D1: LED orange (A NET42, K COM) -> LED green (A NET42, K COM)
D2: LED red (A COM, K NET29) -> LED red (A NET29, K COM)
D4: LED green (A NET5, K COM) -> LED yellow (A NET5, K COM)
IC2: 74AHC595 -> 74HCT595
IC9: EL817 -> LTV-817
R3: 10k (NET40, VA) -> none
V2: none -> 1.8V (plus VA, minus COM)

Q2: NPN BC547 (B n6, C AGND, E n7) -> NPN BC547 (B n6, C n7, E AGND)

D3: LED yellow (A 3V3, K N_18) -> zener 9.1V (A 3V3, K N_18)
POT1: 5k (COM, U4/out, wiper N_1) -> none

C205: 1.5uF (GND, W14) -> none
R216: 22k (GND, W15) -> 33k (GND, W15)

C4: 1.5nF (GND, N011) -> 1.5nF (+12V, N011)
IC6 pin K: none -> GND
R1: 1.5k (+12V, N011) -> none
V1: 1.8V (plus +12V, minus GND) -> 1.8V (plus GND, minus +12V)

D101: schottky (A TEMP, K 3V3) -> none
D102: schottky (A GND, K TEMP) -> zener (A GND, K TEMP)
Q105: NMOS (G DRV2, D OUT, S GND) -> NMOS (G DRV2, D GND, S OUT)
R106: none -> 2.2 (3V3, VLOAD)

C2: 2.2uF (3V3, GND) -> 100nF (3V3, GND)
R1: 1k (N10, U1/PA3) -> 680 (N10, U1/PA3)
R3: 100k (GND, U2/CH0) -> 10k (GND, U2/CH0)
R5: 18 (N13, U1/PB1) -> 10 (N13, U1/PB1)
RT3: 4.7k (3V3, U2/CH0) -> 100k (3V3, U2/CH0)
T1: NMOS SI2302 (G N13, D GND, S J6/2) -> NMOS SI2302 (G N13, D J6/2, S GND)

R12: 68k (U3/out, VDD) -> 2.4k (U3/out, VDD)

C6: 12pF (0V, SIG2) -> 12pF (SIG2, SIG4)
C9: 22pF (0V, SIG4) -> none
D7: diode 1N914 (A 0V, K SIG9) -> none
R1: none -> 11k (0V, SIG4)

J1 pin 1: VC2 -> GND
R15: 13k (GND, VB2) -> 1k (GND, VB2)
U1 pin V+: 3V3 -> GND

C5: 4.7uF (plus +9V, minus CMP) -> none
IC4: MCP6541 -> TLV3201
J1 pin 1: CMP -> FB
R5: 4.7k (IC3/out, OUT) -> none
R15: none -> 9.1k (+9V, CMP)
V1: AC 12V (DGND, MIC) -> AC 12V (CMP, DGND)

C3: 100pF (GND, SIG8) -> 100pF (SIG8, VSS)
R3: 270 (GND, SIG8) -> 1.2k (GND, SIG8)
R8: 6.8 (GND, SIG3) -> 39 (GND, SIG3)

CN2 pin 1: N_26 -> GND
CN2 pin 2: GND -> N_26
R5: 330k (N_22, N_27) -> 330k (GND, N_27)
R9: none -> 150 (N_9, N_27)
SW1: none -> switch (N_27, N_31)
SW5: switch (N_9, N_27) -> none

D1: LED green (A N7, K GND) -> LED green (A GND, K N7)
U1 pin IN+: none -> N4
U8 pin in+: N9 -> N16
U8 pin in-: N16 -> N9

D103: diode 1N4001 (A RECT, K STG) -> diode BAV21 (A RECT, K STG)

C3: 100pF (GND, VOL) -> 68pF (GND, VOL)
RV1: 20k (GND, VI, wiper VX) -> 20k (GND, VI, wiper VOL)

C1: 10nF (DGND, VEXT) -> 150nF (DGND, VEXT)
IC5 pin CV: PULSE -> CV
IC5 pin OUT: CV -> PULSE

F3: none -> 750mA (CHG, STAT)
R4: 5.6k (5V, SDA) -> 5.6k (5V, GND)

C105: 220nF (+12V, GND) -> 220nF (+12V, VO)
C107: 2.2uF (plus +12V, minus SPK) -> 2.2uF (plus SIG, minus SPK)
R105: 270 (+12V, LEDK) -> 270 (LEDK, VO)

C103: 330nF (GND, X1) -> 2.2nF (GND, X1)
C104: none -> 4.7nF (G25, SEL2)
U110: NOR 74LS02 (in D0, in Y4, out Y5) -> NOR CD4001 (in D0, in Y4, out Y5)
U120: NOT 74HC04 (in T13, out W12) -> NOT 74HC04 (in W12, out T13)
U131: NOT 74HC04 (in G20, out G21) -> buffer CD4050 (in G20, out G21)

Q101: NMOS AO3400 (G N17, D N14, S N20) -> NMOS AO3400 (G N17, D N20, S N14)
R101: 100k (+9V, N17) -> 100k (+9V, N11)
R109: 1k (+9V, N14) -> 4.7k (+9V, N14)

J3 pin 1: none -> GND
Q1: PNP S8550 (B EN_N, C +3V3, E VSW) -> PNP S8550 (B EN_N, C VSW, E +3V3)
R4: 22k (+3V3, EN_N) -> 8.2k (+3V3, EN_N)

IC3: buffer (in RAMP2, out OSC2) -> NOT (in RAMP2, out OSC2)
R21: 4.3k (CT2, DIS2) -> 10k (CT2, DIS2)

━━━━━━━━━━━━━━━━━━━━

Work instruction: Check every line above for the string "wiper", and copy the ones that have it.

Solution to the exercise:
POT1: 5k (COM, U4/out, wiper N_1) -> none
RV1: 20k (GND, VI, wiper VX) -> 20k (GND, VI, wiper VOL)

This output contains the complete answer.